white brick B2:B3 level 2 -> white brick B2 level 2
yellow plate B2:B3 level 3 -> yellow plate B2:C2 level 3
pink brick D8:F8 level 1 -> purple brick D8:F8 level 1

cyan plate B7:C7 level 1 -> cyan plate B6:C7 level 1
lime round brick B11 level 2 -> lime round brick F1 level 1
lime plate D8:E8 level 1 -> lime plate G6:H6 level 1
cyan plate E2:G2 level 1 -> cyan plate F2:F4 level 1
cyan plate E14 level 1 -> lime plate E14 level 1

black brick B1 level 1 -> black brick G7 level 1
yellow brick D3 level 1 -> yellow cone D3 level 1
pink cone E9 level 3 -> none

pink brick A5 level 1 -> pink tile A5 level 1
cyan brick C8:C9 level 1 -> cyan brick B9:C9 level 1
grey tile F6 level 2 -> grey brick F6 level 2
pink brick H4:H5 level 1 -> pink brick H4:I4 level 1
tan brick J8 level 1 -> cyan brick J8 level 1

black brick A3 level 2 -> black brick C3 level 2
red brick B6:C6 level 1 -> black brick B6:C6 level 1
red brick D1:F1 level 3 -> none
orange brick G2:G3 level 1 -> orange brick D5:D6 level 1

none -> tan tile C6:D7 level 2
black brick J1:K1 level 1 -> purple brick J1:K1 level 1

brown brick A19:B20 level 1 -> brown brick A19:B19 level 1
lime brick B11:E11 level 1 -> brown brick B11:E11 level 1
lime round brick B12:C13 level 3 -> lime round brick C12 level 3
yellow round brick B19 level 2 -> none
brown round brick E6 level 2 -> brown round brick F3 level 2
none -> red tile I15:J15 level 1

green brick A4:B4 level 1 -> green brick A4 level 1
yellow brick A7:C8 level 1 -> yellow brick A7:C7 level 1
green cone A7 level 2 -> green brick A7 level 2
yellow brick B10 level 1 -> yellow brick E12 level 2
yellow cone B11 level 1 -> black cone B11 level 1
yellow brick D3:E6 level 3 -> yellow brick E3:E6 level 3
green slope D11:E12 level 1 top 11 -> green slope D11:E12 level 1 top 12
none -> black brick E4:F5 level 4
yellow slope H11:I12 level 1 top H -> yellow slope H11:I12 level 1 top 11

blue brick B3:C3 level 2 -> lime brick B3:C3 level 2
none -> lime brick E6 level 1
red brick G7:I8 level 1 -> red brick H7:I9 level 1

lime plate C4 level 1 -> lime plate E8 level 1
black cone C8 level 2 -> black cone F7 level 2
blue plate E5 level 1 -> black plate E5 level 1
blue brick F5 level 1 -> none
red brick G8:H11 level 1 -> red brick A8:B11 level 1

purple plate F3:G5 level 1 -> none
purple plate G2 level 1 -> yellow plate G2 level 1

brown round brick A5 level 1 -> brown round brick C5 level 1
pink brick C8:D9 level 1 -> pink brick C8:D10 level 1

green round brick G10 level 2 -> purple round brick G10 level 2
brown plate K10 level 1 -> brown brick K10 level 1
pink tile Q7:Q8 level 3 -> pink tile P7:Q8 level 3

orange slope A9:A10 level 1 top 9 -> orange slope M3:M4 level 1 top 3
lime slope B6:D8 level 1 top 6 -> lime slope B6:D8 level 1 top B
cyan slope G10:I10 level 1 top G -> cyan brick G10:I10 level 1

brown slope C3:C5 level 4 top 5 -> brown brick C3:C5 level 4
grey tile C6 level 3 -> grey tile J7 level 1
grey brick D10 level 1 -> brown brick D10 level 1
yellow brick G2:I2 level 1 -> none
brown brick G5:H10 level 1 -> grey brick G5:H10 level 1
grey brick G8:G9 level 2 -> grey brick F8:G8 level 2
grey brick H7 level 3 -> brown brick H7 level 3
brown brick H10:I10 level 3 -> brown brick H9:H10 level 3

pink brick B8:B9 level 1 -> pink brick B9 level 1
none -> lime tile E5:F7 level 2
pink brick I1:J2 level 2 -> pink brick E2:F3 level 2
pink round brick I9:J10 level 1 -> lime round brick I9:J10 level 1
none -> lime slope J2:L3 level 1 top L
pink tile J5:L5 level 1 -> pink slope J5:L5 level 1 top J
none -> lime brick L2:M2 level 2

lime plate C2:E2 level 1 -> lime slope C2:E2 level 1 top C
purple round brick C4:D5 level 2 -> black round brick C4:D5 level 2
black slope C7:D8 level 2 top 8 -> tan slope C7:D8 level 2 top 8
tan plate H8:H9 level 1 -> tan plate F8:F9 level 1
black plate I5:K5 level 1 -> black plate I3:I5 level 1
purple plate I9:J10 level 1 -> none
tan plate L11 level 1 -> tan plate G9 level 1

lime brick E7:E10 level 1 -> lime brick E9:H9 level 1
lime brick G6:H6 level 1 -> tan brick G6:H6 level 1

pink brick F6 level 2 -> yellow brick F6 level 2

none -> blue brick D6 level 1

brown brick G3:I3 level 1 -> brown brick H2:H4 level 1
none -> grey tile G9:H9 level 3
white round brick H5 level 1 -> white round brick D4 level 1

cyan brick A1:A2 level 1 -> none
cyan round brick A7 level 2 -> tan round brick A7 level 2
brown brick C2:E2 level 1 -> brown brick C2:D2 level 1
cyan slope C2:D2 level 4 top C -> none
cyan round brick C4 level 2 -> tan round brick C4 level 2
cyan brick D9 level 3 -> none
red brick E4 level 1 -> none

== == ==

WHAT IS REQUIRED | Line by line, the listing above is to be transcribed exactly.

RESPONSE BELOW |
white brick B2:B3 level 2 -> white brick B2 level 2
yellow plate B2:B3 level 3 -> yellow plate B2:C2 level 3
pink brick D8:F8 level 1 -> purple brick D8:F8 level 1

cyan plate B7:C7 level 1 -> cyan plate B6:C7 level 1
lime round brick B11 level 2 -> lime round brick F1 level 1
lime plate D8:E8 level 1 -> lime plate G6:H6 level 1
cyan plate E2:G2 level 1 -> cyan plate F2:F4 level 1
cyan plate E14 level 1 -> lime plate E14 level 1

black brick B1 level 1 -> black brick G7 level 1
yellow brick D3 level 1 -> yellow cone D3 level 1
pink cone E9 level 3 -> none

pink brick A5 level 1 -> pink tile A5 level 1
cyan brick C8:C9 level 1 -> cyan brick B9:C9 level 1
grey tile F6 level 2 -> grey brick F6 level 2
pink brick H4:H5 level 1 -> pink brick H4:I4 level 1
tan brick J8 level 1 -> cyan brick J8 level 1

black brick A3 level 2 -> black brick C3 level 2
red brick B6:C6 level 1 -> black brick B6:C6 level 1
red brick D1:F1 level 3 -> none
orange brick G2:G3 level 1 -> orange brick D5:D6 level 1

none -> tan tile C6:D7 level 2
black brick J1:K1 level 1 -> purple brick J1:K1 level 1

brown brick A19:B20 level 1 -> brown brick A19:B19 level 1
lime brick B11:E11 level 1 -> brown brick B11:E11 level 1
lime round brick B12:C13 level 3 -> lime round brick C12 level 3
yellow round brick B19 level 2 -> none
brown round brick E6 level 2 -> brown round brick F3 level 2
none -> red tile I15:J15 level 1

green brick A4:B4 level 1 -> green brick A4 level 1
yellow brick A7:C8 level 1 -> yellow brick A7:C7 level 1
green cone A7 level 2 -> green brick A7 level 2
yellow brick B10 level 1 -> yellow brick E12 level 2
yellow cone B11 level 1 -> black cone B11 level 1
yellow brick D3:E6 level 3 -> yellow brick E3:E6 level 3
green slope D11:E12 level 1 top 11 -> green slope D11:E12 level 1 top 12
none -> black brick E4:F5 level 4
yellow slope H11:I12 level 1 top H -> yellow slope H11:I12 level 1 top 11

blue brick B3:C3 level 2 -> lime brick B3:C3 level 2
none -> lime brick E6 level 1
red brick G7:I8 level 1 -> red brick H7:I9 level 1

lime plate C4 level 1 -> lime plate E8 level 1
black cone C8 level 2 -> black cone F7 level 2
blue plate E5 level 1 -> black plate E5 level 1
blue brick F5 level 1 -> none
red brick G8:H11 level 1 -> red brick A8:B11 level 1

purple plate F3:G5 level 1 -> none
purple plate G2 level 1 -> yellow plate G2 level 1

brown round brick A5 level 1 -> brown round brick C5 level 1
pink brick C8:D9 level 1 -> pink brick C8:D10 level 1

green round brick G10 level 2 -> purple round brick G10 level 2
brown plate K10 level 1 -> brown brick K10 level 1
pink tile Q7:Q8 level 3 -> pink tile P7:Q8 level 3

orange slope A9:A10 level 1 top 9 -> orange slope M3:M4 level 1 top 3
lime slope B6:D8 level 1 top 6 -> lime slope B6:D8 level 1 top B
cyan slope G10:I10 level 1 top G -> cyan brick G10:I10 level 1

brown slope C3:C5 level 4 top 5 -> brown brick C3:C5 level 4
grey tile C6 level 3 -> grey tile J7 level 1
grey brick D10 level 1 -> brown brick D10 level 1
yellow brick G2:I2 level 1 -> none
brown brick G5:H10 level 1 -> grey brick G5:H10 level 1
grey brick G8:G9 level 2 -> grey brick F8:G8 level 2
grey brick H7 level 3 -> brown brick H7 level 3
brown brick H10:I10 level 3 -> brown brick H9:H10 level 3

pink brick B8:B9 level 1 -> pink brick B9 level 1
none -> lime tile E5:F7 level 2
pink brick I1:J2 level 2 -> pink brick E2:F3 level 2
pink round brick I9:J10 level 1 -> lime round brick I9:J10 level 1
none -> lime slope J2:L3 level 1 top L
pink tile J5:L5 level 1 -> pink slope J5:L5 level 1 top J
none -> lime brick L2:M2 level 2

lime plate C2:E2 level 1 -> lime slope C2:E2 level 1 top C
purple round brick C4:D5 level 2 -> black round brick C4:D5 level 2
black slope C7:D8 level 2 top 8 -> tan slope C7:D8 level 2 top 8
tan plate H8:H9 level 1 -> tan plate F8:F9 level 1
black plate I5:K5 level 1 -> black plate I3:I5 level 1
purple plate I9:J10 level 1 -> none
tan plate L11 level 1 -> tan plate G9 level 1

lime brick E7:E10 level 1 -> lime brick E9:H9 level 1
lime brick G6:H6 level 1 -> tan brick G6:H6 level 1

pink brick F6 level 2 -> yellow brick F6 level 2

none -> blue brick D6 level 1

brown brick G3:I3 level 1 -> brown brick H2:H4 level 1
none -> grey tile G9:H9 level 3
white round brick H5 level 1 -> white round brick D4 level 1

cyan brick A1:A2 level 1 -> none
cyan round brick A7 level 2 -> tan round brick A7 level 2
brown brick C2:E2 level 1 -> brown brick C2:D2 level 1
cyan slope C2:D2 level 4 top C -> none
cyan round brick C4 level 2 -> tan round brick C4 level 2
cyan brick D9 level 3 -> none
red brick E4 level 1 -> none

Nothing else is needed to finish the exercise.